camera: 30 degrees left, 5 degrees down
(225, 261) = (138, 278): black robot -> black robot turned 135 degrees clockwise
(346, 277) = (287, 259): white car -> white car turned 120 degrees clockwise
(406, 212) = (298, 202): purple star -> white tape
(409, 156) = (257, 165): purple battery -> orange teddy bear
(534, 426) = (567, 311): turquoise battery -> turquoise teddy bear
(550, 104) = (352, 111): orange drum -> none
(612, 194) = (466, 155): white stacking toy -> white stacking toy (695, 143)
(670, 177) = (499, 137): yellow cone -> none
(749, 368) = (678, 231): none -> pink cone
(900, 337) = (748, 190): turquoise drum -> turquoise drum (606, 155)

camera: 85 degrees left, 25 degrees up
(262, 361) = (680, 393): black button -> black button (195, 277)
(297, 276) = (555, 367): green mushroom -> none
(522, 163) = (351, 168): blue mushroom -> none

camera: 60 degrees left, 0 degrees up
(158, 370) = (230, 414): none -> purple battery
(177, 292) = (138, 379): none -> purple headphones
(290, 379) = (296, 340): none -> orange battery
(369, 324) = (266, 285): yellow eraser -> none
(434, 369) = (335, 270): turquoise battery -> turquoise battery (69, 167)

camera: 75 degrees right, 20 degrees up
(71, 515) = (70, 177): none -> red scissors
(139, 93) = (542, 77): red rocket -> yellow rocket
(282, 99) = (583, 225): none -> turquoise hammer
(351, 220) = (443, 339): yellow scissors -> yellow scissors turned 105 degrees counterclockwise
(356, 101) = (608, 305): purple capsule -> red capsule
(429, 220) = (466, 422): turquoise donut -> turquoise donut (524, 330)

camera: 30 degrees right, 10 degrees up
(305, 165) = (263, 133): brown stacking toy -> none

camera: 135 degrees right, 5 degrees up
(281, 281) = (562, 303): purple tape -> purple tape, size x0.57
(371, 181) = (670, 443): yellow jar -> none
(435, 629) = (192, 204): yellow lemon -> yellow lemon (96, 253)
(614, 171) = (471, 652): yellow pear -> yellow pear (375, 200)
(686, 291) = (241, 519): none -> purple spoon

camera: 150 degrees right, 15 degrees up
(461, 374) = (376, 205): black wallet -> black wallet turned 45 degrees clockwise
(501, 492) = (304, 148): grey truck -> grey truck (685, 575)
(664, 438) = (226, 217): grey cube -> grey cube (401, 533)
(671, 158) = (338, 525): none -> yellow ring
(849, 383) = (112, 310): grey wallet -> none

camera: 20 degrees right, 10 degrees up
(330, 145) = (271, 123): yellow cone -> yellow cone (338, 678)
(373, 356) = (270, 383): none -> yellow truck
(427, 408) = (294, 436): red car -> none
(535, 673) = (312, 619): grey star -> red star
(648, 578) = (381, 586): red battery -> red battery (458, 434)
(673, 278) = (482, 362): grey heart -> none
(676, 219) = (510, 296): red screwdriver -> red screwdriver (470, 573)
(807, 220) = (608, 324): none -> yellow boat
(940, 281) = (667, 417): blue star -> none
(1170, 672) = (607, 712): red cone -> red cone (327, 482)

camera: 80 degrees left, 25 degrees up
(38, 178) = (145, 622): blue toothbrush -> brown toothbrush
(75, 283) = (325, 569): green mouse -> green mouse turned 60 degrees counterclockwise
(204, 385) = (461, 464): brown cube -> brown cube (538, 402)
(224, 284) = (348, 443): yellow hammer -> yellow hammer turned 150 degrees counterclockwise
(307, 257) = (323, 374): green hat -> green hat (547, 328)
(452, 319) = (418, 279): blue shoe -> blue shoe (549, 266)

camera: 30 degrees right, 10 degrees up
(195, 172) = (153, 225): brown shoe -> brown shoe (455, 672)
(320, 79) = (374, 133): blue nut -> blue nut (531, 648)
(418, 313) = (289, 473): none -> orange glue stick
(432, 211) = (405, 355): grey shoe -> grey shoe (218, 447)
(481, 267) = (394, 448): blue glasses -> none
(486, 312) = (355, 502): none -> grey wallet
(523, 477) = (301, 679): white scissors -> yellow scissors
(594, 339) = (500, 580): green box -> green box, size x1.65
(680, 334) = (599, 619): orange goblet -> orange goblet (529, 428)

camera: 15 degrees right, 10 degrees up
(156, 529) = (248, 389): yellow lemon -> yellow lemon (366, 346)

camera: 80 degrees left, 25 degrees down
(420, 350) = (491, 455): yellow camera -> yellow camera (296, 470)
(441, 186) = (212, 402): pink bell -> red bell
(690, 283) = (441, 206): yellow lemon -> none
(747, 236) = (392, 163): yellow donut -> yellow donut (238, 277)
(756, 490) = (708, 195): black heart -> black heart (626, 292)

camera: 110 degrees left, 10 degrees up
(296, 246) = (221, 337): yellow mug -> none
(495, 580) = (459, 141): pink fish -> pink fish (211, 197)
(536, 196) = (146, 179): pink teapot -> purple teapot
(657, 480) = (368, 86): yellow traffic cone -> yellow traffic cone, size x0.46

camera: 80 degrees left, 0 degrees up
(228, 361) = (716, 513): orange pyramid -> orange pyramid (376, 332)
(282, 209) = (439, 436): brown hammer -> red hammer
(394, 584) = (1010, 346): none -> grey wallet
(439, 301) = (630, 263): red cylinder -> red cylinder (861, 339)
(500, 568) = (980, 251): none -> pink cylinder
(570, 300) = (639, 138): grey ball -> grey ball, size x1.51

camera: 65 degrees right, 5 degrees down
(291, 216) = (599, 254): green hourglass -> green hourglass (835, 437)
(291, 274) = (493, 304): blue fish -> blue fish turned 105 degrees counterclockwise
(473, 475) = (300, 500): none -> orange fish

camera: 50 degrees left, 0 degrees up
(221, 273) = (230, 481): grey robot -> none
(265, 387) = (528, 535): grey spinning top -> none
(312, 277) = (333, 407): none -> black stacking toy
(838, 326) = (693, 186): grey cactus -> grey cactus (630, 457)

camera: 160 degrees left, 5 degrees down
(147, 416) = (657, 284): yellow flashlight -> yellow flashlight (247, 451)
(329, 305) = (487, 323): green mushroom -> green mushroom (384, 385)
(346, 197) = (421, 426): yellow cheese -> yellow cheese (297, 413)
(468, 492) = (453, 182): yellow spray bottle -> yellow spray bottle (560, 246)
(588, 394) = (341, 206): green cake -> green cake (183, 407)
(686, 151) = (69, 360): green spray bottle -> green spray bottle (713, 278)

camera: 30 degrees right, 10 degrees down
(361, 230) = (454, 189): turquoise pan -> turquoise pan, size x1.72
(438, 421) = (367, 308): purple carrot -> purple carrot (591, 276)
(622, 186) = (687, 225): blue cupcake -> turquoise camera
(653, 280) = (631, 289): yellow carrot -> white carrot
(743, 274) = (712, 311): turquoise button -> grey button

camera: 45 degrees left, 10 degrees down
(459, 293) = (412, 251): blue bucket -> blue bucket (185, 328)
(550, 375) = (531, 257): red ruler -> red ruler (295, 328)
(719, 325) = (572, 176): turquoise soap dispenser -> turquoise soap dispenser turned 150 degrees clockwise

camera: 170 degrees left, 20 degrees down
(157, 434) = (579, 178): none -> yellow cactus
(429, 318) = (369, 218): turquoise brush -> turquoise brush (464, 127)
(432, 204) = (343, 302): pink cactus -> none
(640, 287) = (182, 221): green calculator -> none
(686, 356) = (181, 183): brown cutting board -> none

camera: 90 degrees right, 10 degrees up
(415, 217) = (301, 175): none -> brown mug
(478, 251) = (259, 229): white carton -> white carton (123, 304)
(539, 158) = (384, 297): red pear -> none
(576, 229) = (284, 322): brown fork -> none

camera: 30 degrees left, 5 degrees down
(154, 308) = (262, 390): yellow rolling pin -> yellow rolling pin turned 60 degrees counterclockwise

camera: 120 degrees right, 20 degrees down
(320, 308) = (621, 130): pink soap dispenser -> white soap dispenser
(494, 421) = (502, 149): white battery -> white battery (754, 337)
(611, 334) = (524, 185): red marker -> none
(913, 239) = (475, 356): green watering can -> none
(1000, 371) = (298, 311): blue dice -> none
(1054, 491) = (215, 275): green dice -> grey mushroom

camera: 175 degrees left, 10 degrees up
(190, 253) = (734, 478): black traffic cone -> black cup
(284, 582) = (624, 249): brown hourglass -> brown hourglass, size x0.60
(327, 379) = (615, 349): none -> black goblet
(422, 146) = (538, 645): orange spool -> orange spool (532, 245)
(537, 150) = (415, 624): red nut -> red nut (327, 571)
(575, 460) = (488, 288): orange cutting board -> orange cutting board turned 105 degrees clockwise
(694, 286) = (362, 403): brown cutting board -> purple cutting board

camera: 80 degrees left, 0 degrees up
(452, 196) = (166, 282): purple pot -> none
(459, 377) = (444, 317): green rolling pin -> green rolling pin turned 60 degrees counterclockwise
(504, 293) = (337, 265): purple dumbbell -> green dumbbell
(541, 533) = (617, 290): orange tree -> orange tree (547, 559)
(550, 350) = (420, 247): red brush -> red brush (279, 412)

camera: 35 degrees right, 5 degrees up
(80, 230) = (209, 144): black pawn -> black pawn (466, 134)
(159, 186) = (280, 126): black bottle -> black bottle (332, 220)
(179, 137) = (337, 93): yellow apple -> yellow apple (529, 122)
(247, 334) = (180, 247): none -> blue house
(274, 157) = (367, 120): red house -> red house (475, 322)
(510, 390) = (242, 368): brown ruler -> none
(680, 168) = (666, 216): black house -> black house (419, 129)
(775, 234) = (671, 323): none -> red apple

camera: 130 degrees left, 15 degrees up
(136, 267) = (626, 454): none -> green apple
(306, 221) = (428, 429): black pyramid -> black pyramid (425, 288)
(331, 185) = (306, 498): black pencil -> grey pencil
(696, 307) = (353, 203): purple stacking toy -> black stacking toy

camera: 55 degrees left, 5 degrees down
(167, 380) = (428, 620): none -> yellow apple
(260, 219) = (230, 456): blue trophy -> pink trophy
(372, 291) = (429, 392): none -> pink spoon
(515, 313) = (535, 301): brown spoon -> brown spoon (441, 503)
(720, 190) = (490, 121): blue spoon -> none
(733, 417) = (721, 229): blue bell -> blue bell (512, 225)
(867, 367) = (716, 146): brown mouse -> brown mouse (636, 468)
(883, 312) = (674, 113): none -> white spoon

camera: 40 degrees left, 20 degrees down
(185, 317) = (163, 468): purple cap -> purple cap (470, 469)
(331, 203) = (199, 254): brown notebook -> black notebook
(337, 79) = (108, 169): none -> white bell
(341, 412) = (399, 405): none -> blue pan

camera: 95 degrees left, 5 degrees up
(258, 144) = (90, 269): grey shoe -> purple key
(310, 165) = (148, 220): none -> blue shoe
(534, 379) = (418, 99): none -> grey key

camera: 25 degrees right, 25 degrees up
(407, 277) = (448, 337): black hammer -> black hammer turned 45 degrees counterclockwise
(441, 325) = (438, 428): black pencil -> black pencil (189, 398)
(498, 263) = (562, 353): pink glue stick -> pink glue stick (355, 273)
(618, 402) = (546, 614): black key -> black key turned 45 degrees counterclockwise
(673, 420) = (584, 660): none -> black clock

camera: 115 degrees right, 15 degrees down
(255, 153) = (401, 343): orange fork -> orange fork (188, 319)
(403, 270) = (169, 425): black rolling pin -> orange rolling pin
====
Repeat exactly the lines of the listing from its first line through the line that holds "(522, 163) = (351, 168): blue". Nothing else should appear.

● **Expected answer**
camera: 30 degrees left, 5 degrees down
(225, 261) = (138, 278): black robot -> black robot turned 135 degrees clockwise
(346, 277) = (287, 259): white car -> white car turned 120 degrees clockwise
(406, 212) = (298, 202): purple star -> white tape
(409, 156) = (257, 165): purple battery -> orange teddy bear
(534, 426) = (567, 311): turquoise battery -> turquoise teddy bear
(550, 104) = (352, 111): orange drum -> none
(612, 194) = (466, 155): white stacking toy -> white stacking toy (695, 143)
(670, 177) = (499, 137): yellow cone -> none
(749, 368) = (678, 231): none -> pink cone
(900, 337) = (748, 190): turquoise drum -> turquoise drum (606, 155)

camera: 85 degrees left, 25 degrees up
(262, 361) = (680, 393): black button -> black button (195, 277)
(297, 276) = (555, 367): green mushroom -> none
(522, 163) = (351, 168): blue mushroom -> none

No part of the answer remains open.